→ **WHAT YOU HAVE TO DO**: The lines in the listing below are to be given again exactly, starting at the line holding "none -> blue plate C7 level 1" and ending at the line holding "none -> lime brick K8 level 2". Do not include pictures.
(DATA FOR PROCESSING begins)
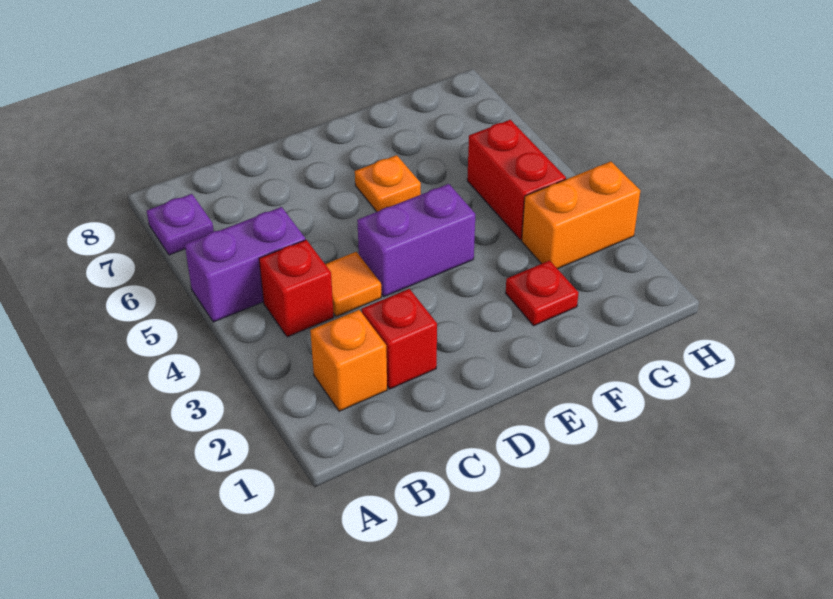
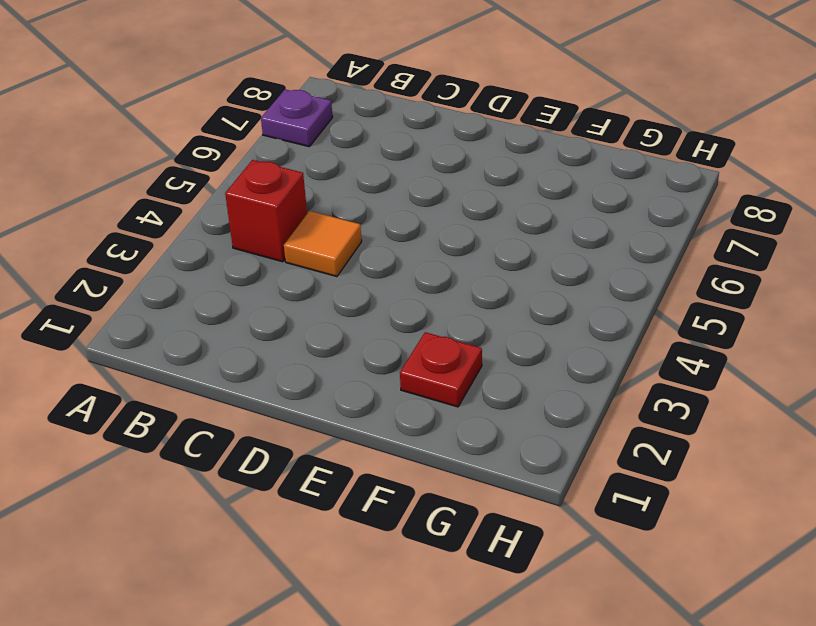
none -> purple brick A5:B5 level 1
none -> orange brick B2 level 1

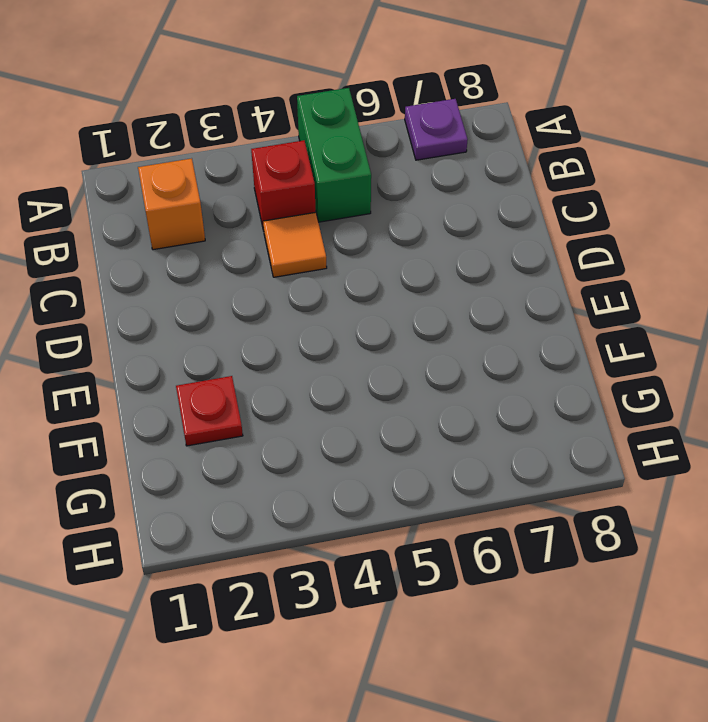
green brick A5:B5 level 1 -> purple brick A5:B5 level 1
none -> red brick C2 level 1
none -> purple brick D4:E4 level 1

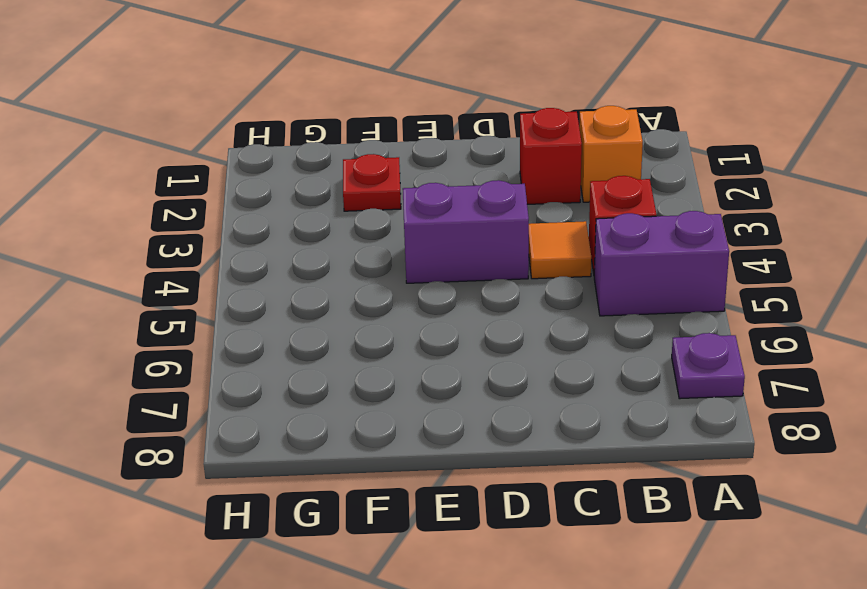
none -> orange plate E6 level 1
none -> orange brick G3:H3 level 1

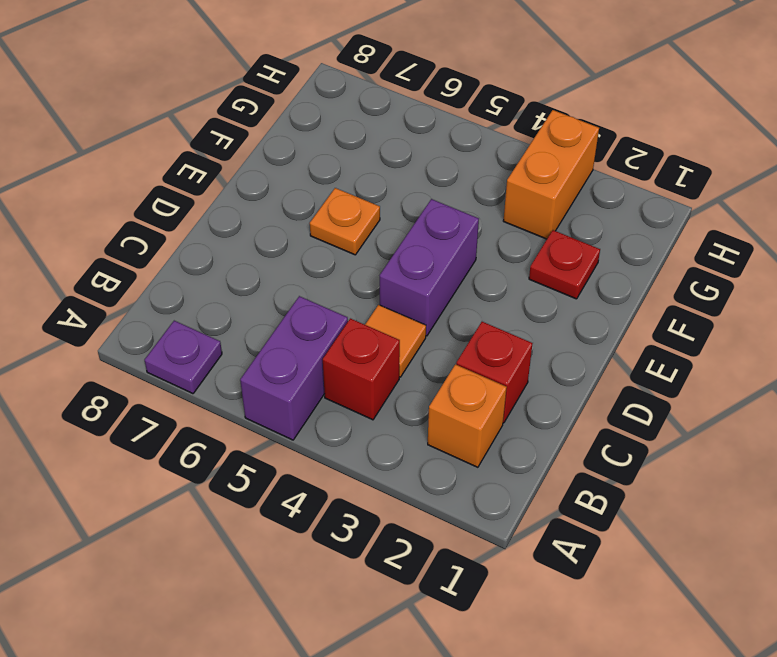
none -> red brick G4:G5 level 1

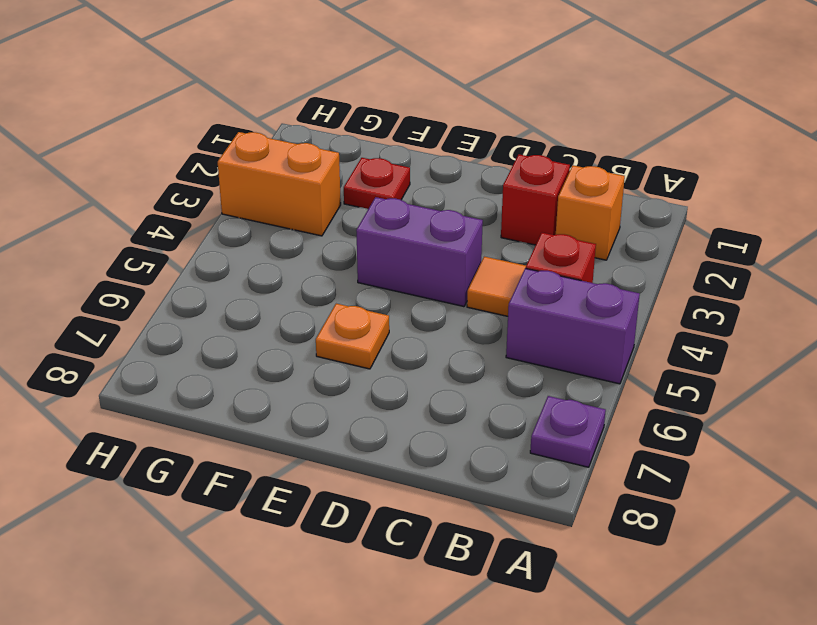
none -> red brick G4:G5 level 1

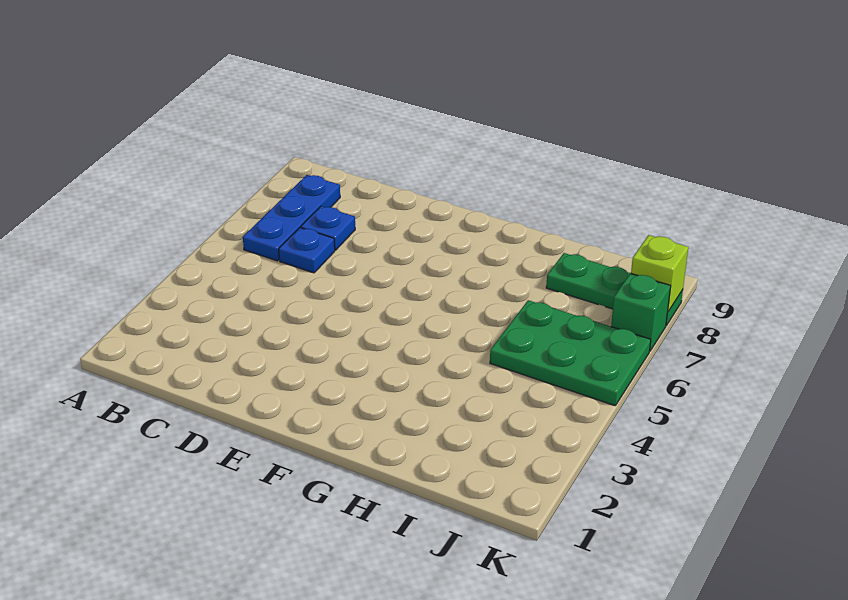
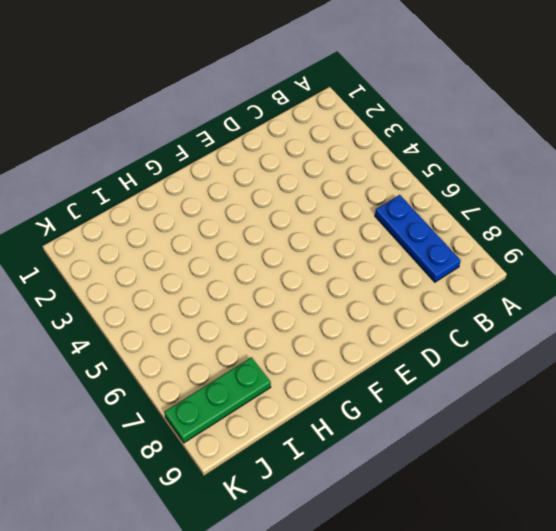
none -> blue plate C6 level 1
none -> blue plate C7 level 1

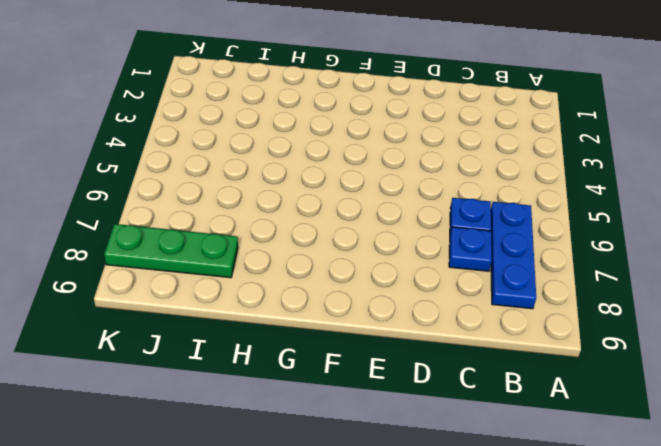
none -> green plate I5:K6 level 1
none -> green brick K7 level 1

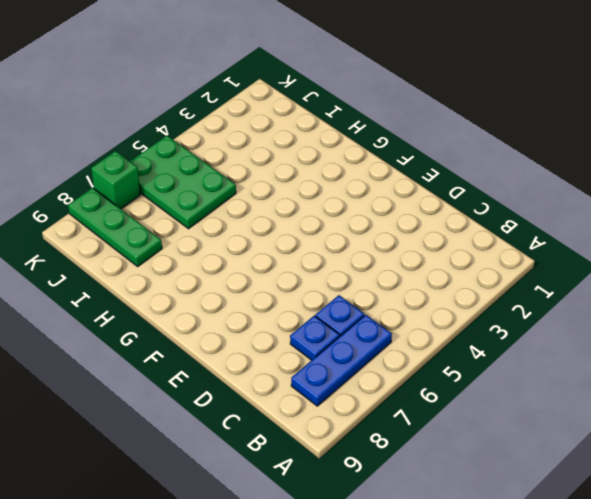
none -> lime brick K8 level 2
(DATA FOR PROCESSING ends)
(DATA FOR PROCESSING begins)
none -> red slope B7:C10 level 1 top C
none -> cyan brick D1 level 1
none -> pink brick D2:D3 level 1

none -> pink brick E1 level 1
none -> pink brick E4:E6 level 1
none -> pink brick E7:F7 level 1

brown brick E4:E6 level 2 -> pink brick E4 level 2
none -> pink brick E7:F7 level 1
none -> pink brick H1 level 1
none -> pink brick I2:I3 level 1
(DATA FOR PROCESSING ends)
→ **ANSWER TO THE PROBLEM**:
none -> blue plate C7 level 1

none -> green plate I5:K6 level 1
none -> green brick K7 level 1

none -> lime brick K8 level 2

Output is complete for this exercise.